→ What the exercise asks
Make the copy match the entries below exactly, with no pictures carried over.

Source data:

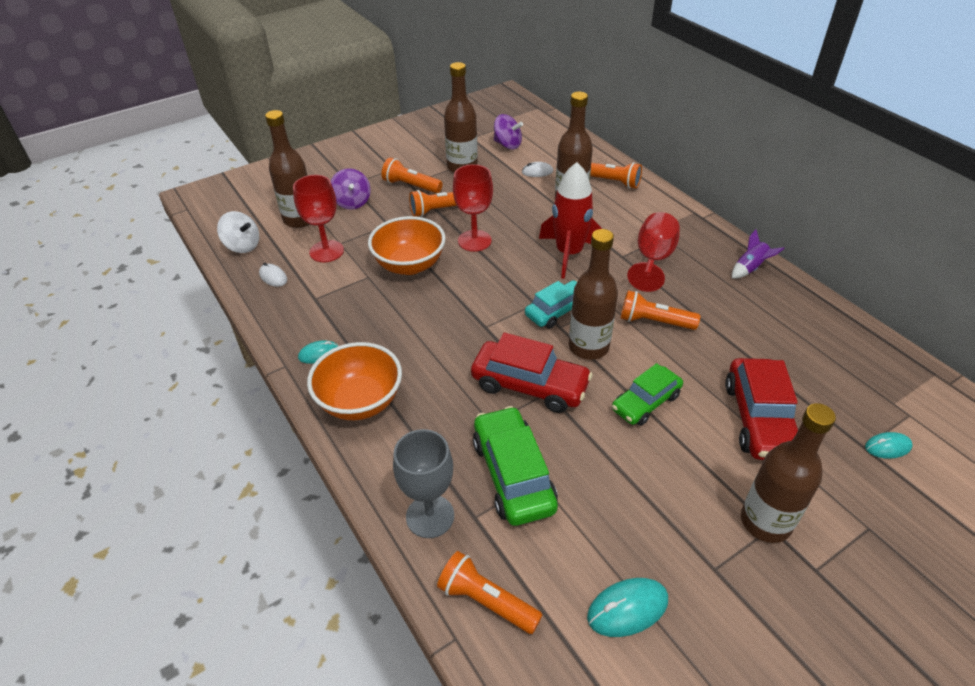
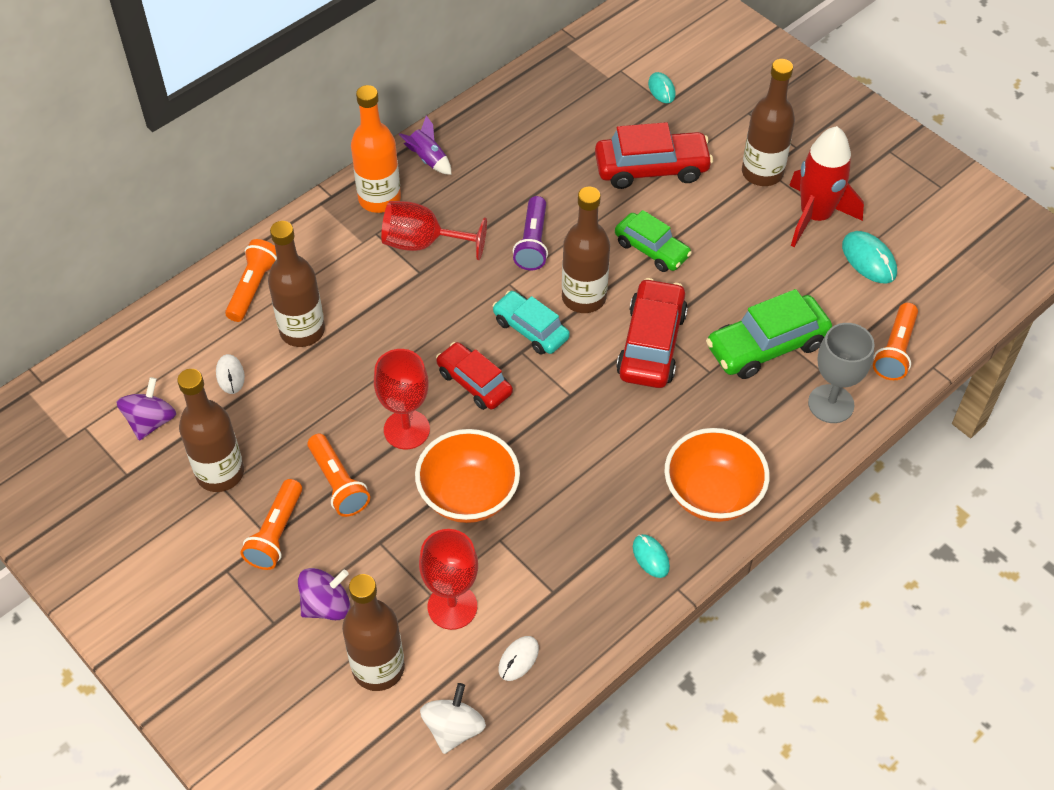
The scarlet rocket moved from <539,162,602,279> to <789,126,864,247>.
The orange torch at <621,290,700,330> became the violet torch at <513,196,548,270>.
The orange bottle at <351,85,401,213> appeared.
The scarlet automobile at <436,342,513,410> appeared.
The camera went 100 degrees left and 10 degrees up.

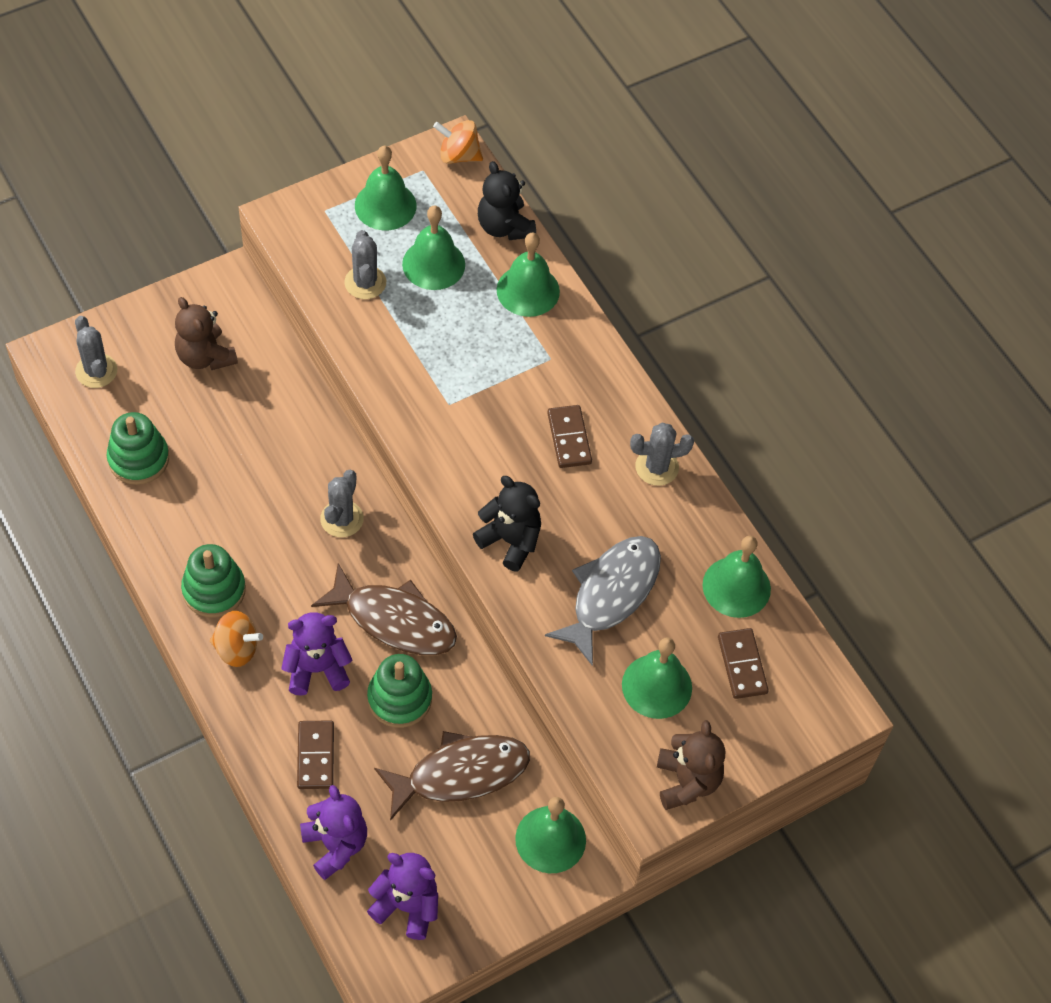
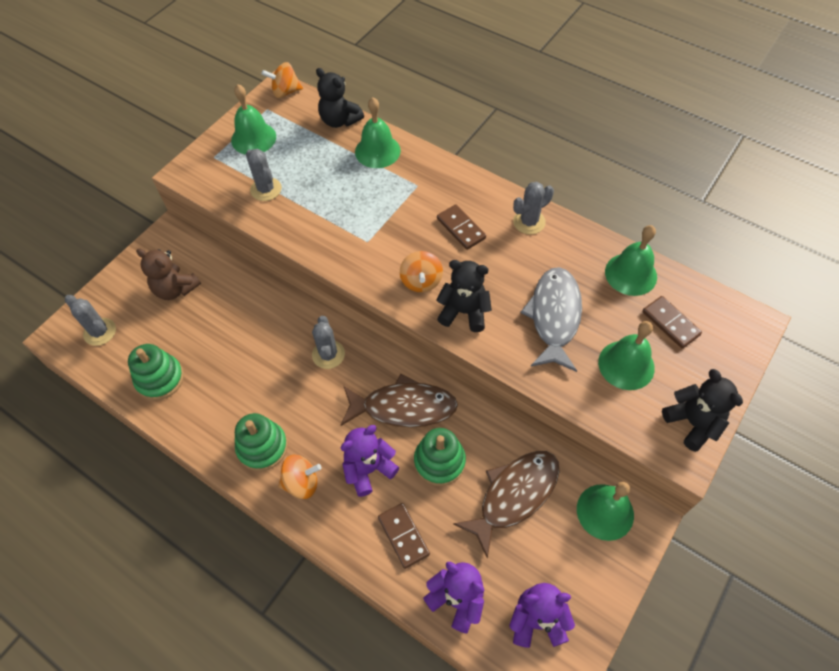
The leaf-green bell at <402,205,465,290> disappeared.
The russet teddy bear at <657,720,725,810> became the jet-black teddy bear at <662,369,743,452>.
The orange whirligig at <400,251,443,292> appeared.
The camera went 20 degrees left and 0 degrees up.

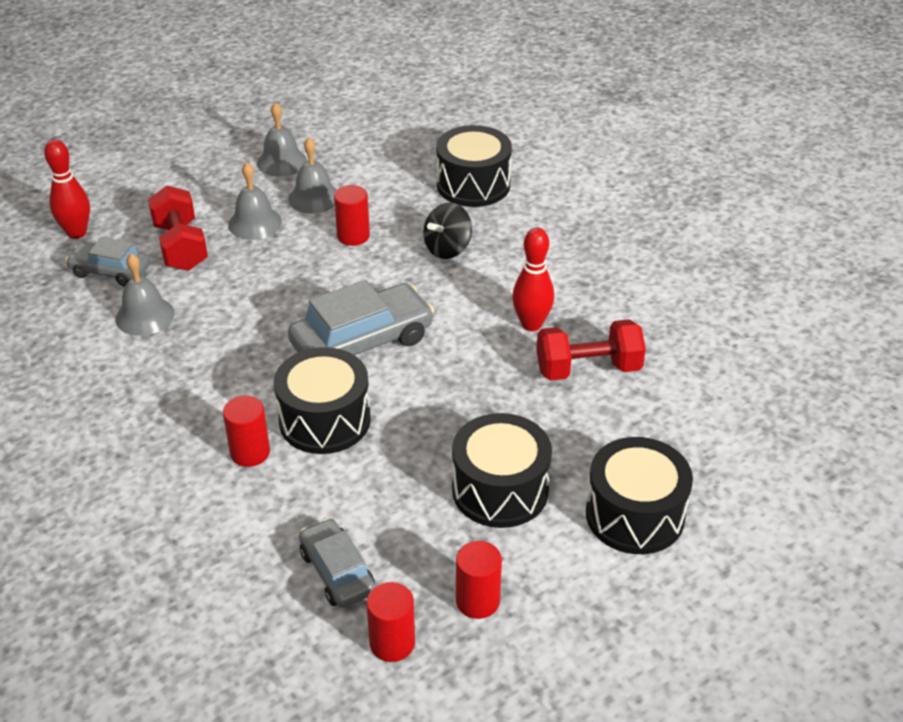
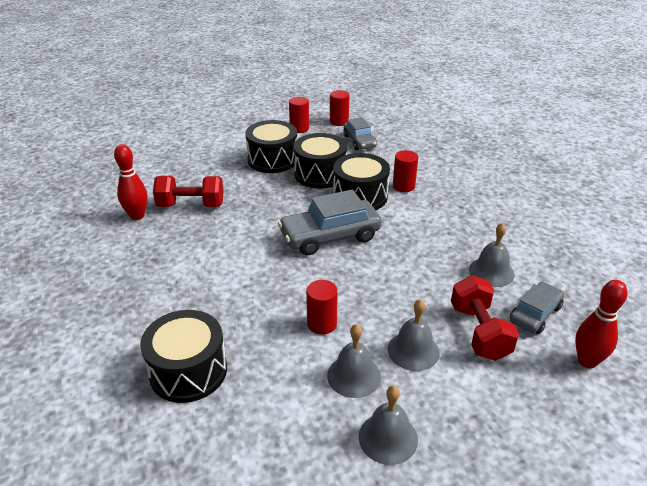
The gray automobile at <65,237,150,286> turned 75 degrees counterclockwise.
The jet-black whirligig at <423,203,472,259> disappeared.
The scarlet skittle moved from <512,227,554,331> to <114,144,147,220>.
The jet-black drum moved from <586,437,693,554> to <294,133,347,189>.
The camera went 170 degrees left and 5 degrees down.

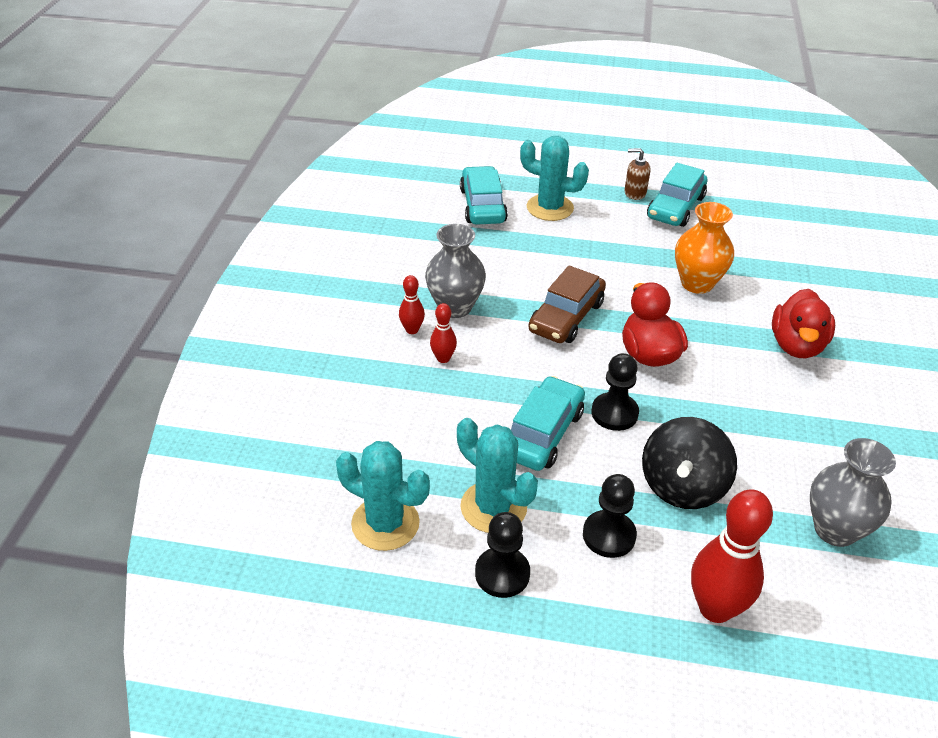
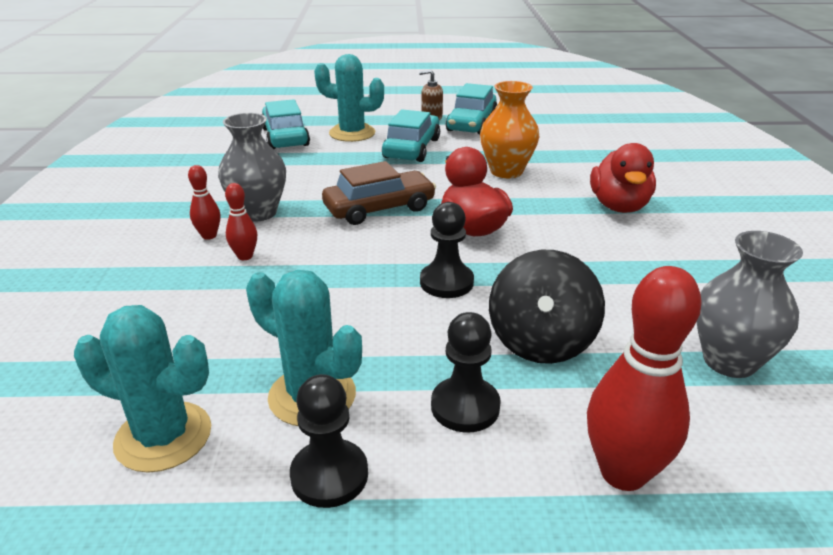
The teal automobile moved from <511,376,585,471> to <382,109,440,162>.
The russet automobile at <528,265,606,343> turned 135 degrees counterclockwise.
The camera went 10 degrees left and 10 degrees down.

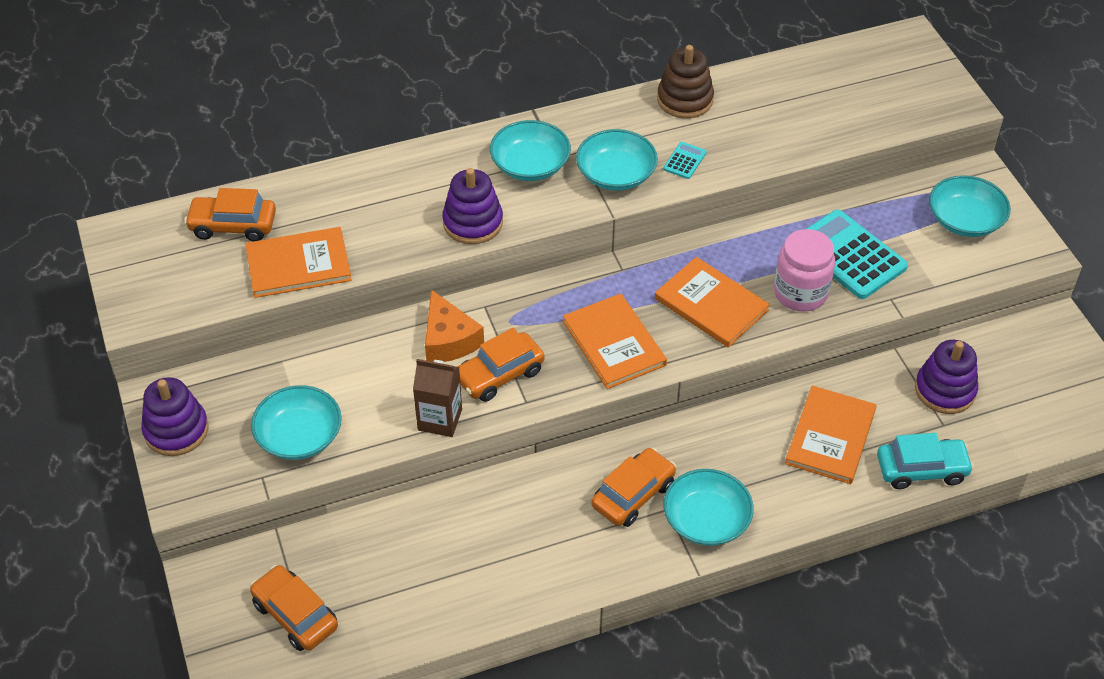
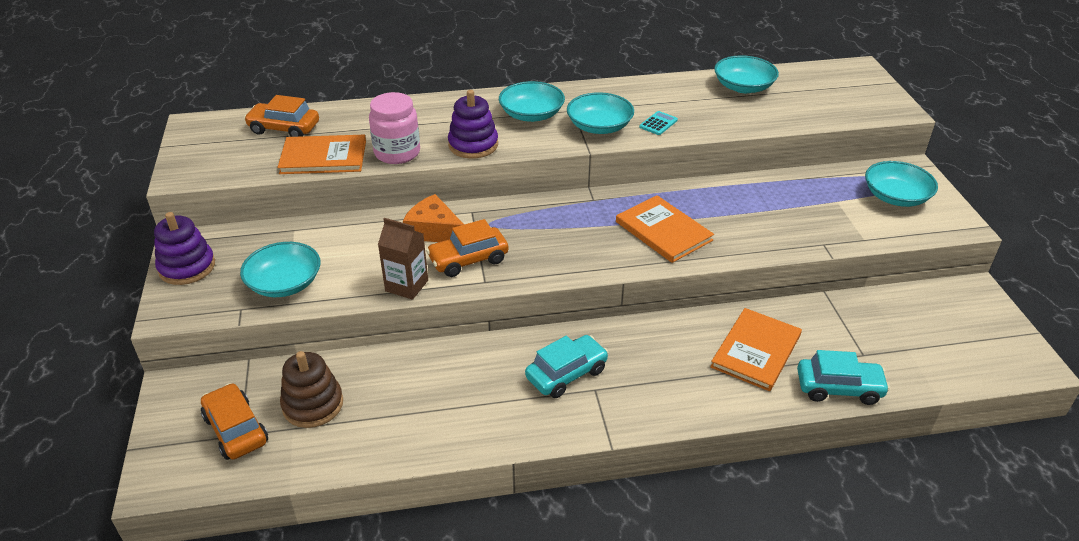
The orange cheese at <425,290,484,362> turned 135 degrees clockwise.
The orange hardcover at <563,293,667,389> disappeared.
The orange automobile at <591,448,676,527> became the teal automobile at <525,335,609,398>.
The russet stacking toy moved from <657,45,714,119> to <280,351,343,428>.
The teal serving bowl moved from <663,469,754,546> to <714,55,779,93>.
The pink jam jar moved from <774,229,835,312> to <369,92,420,164>.
The teal pocket calculator at <806,210,908,299> disappeared.
The violet stacking toy at <915,340,978,414> disappeared.
The camera went 10 degrees right and 10 degrees down.

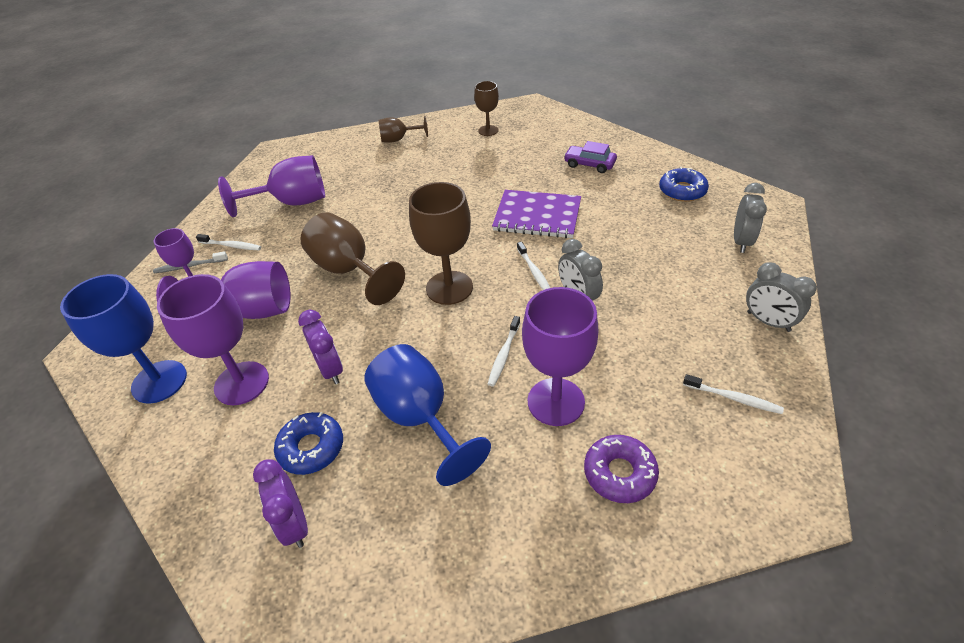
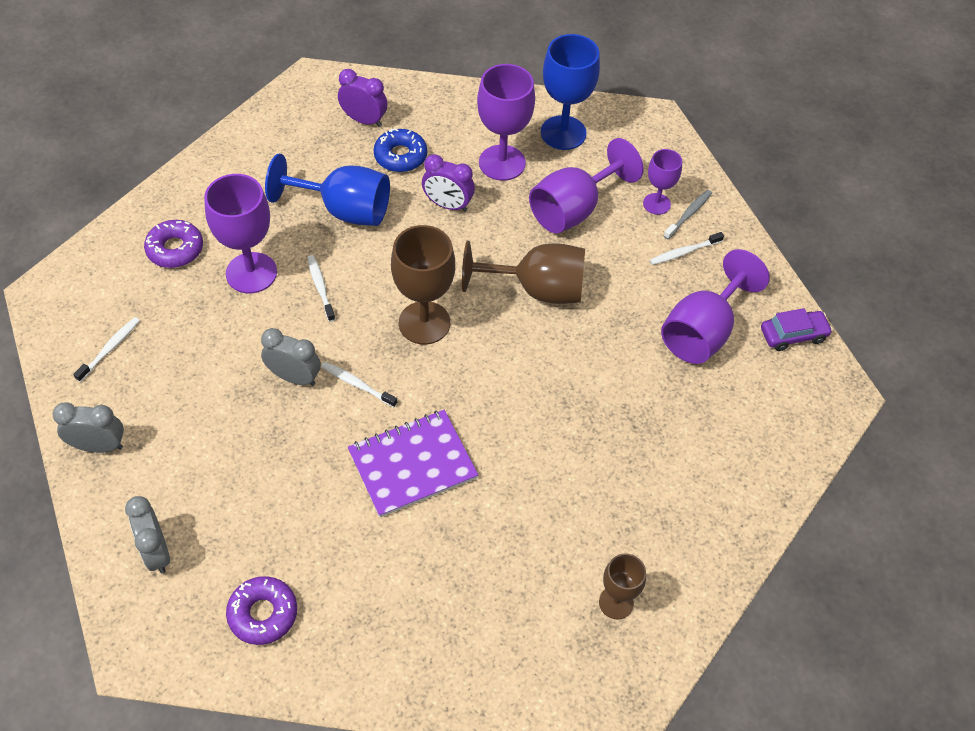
The russet wine glass at <378,116,428,143> disappeared.
The violet automobile moved from <564,141,617,173> to <761,308,833,351>.
The cobalt donut at <659,167,709,202> became the violet donut at <226,576,297,645>.
The snow-white dental brush at <683,374,784,414> turned 135 degrees clockwise.
The camera went 135 degrees right and 10 degrees up.

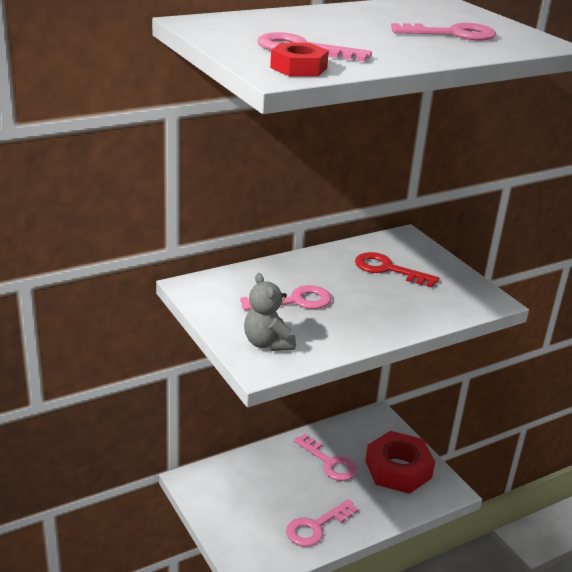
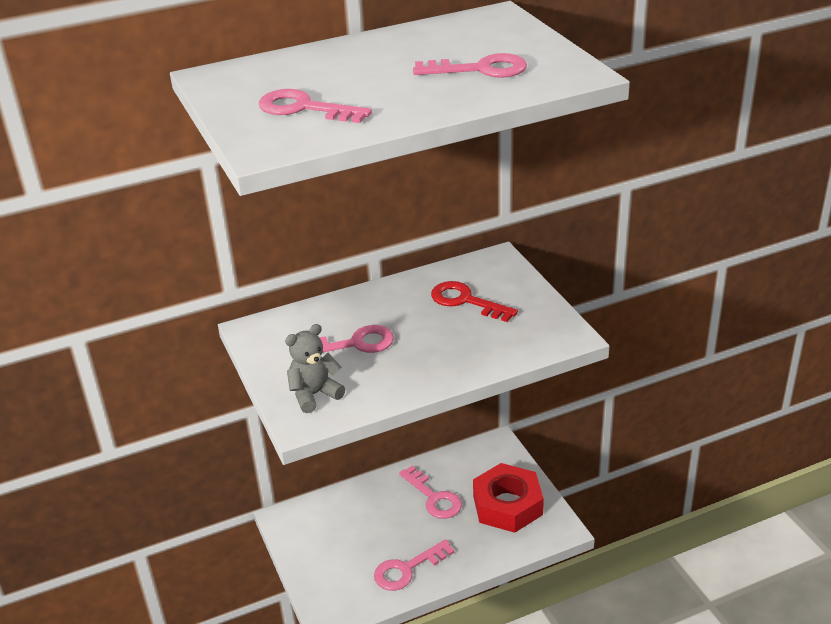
The gray teddy bear at <244,273,296,351> turned 75 degrees clockwise.
The scarlet hex nut at <270,42,329,77> disappeared.
The camera went 10 degrees right and 5 degrees up.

→ Task response
The scarlet rocket moved from <539,162,602,279> to <789,126,864,247>.
The orange torch at <621,290,700,330> became the violet torch at <513,196,548,270>.
The orange bottle at <351,85,401,213> appeared.
The scarlet automobile at <436,342,513,410> appeared.
The camera went 100 degrees left and 10 degrees up.

The leaf-green bell at <402,205,465,290> disappeared.
The russet teddy bear at <657,720,725,810> became the jet-black teddy bear at <662,369,743,452>.
The orange whirligig at <400,251,443,292> appeared.
The camera went 20 degrees left and 0 degrees up.

The gray automobile at <65,237,150,286> turned 75 degrees counterclockwise.
The jet-black whirligig at <423,203,472,259> disappeared.
The scarlet skittle moved from <512,227,554,331> to <114,144,147,220>.
The jet-black drum moved from <586,437,693,554> to <294,133,347,189>.
The camera went 170 degrees left and 5 degrees down.

The teal automobile moved from <511,376,585,471> to <382,109,440,162>.
The russet automobile at <528,265,606,343> turned 135 degrees counterclockwise.
The camera went 10 degrees left and 10 degrees down.

The orange cheese at <425,290,484,362> turned 135 degrees clockwise.
The orange hardcover at <563,293,667,389> disappeared.
The orange automobile at <591,448,676,527> became the teal automobile at <525,335,609,398>.
The russet stacking toy moved from <657,45,714,119> to <280,351,343,428>.
The teal serving bowl moved from <663,469,754,546> to <714,55,779,93>.
The pink jam jar moved from <774,229,835,312> to <369,92,420,164>.
The teal pocket calculator at <806,210,908,299> disappeared.
The violet stacking toy at <915,340,978,414> disappeared.
The camera went 10 degrees right and 10 degrees down.

The russet wine glass at <378,116,428,143> disappeared.
The violet automobile moved from <564,141,617,173> to <761,308,833,351>.
The cobalt donut at <659,167,709,202> became the violet donut at <226,576,297,645>.
The snow-white dental brush at <683,374,784,414> turned 135 degrees clockwise.
The camera went 135 degrees right and 10 degrees up.

The gray teddy bear at <244,273,296,351> turned 75 degrees clockwise.
The scarlet hex nut at <270,42,329,77> disappeared.
The camera went 10 degrees right and 5 degrees up.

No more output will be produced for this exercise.